■ Your instructions
Below are some records. How many of their lines contain the string "black"? Give the number only.

■ Records to process
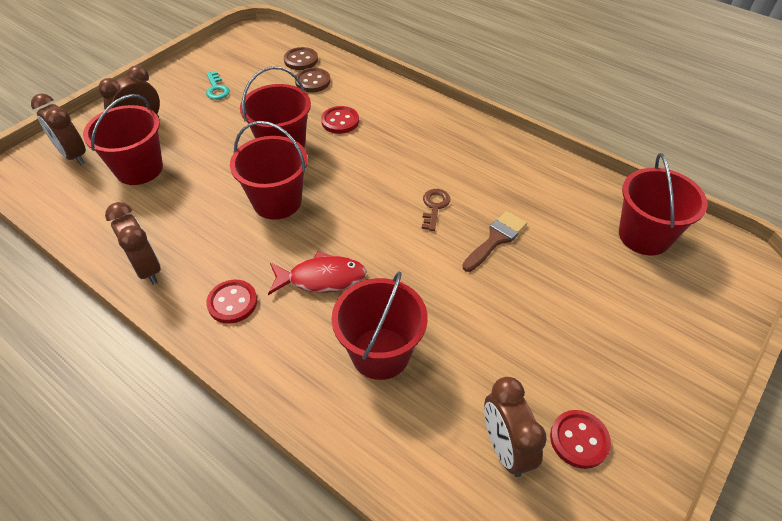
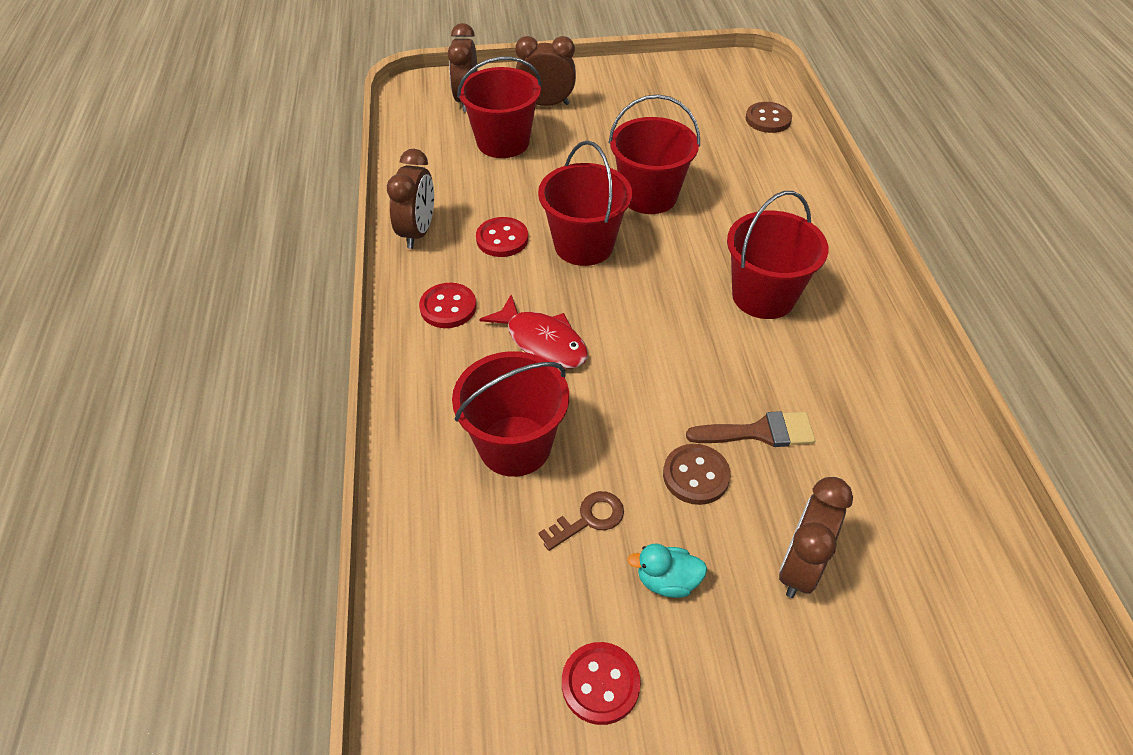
camera: 45 degrees right, 0 degrees up
(216, 89) = (649, 105): turquoise key -> none
(312, 81) = (754, 148): brown button -> brown button (696, 475)
(340, 121) = (735, 205): red button -> red button (502, 239)
(434, 207) = (732, 353): brown key -> brown key (588, 519)
(505, 448) = (522, 622): brown clock -> brown clock (800, 567)
(545, 355) = (667, 581): none -> turquoise duck
(644, 236) = (956, 565): red bucket -> red bucket (763, 296)

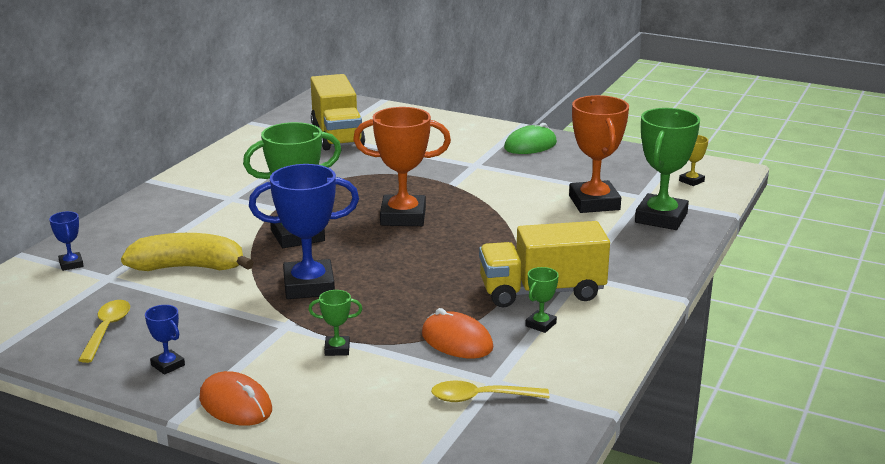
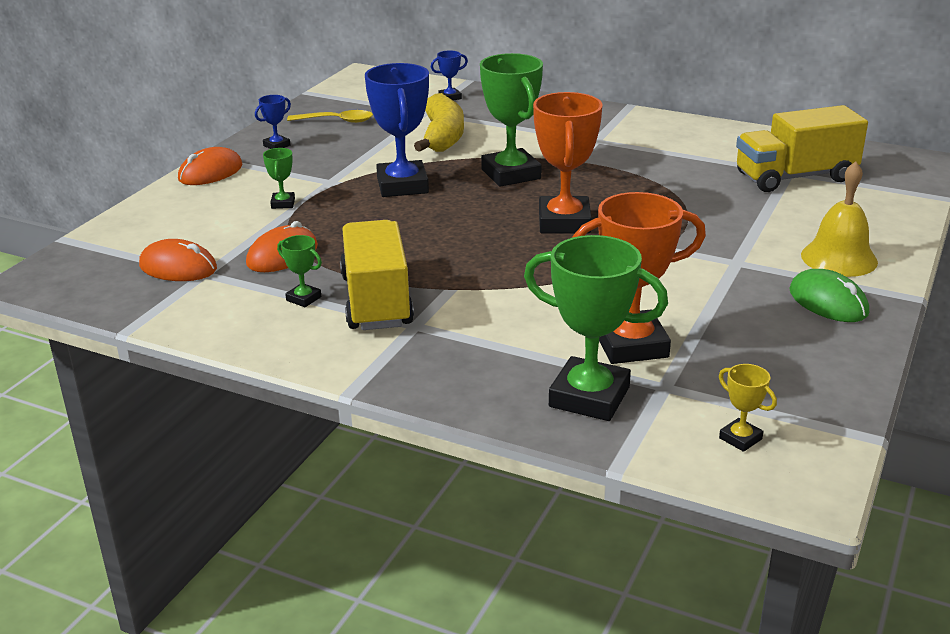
camera: 90 degrees right, 5 degrees up
(470, 136) = (839, 258): none -> yellow bell
(481, 398) = (178, 267): yellow spoon -> orange mouse

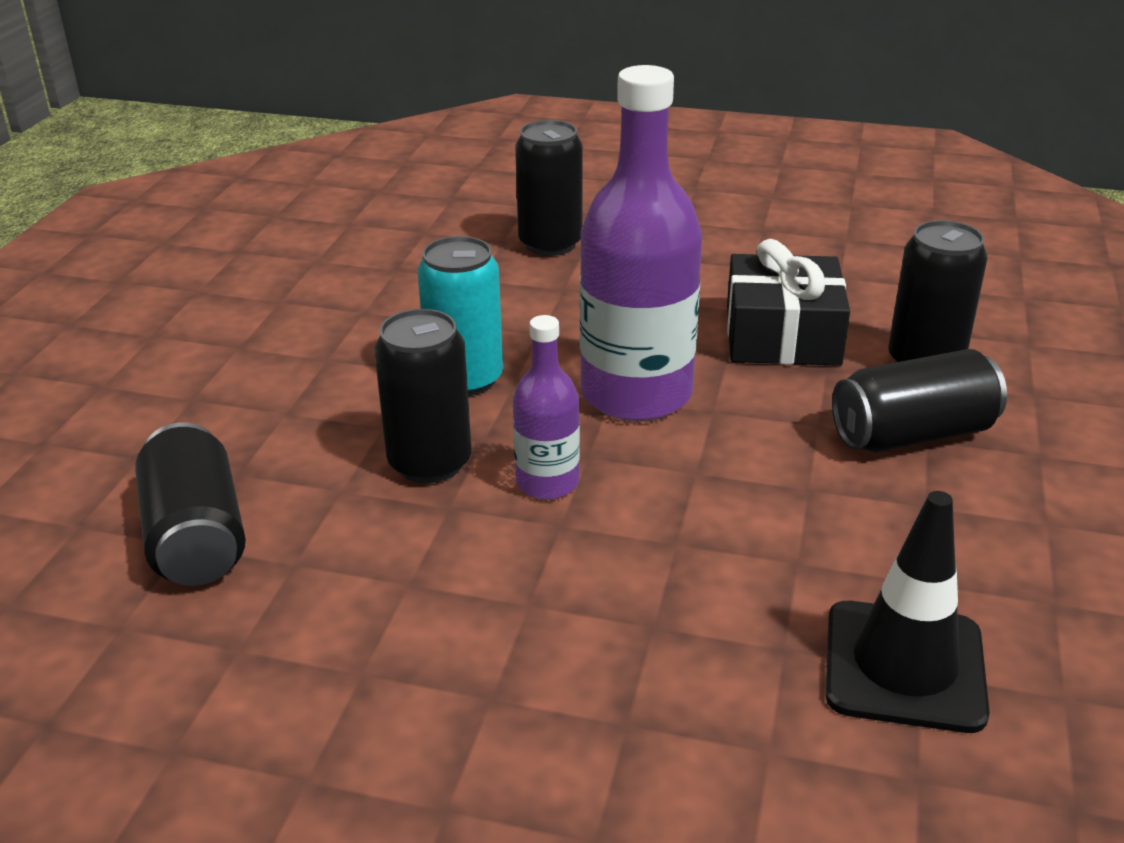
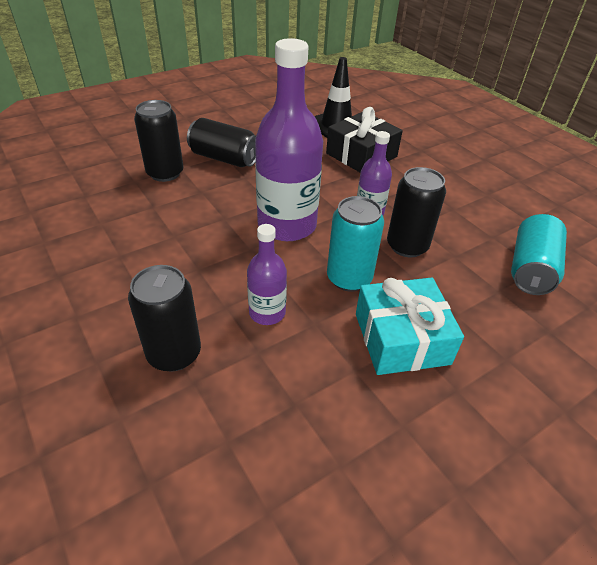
camera: 140 degrees left, 10 degrees up
(196, 537) = (530, 269): black can -> turquoise can
(337, 356) = (401, 338): none -> turquoise gift
(513, 305) = (267, 313): none -> purple bottle
(782, 335) = (185, 213): black gift -> black gift (361, 155)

■ Answer to the exercise
2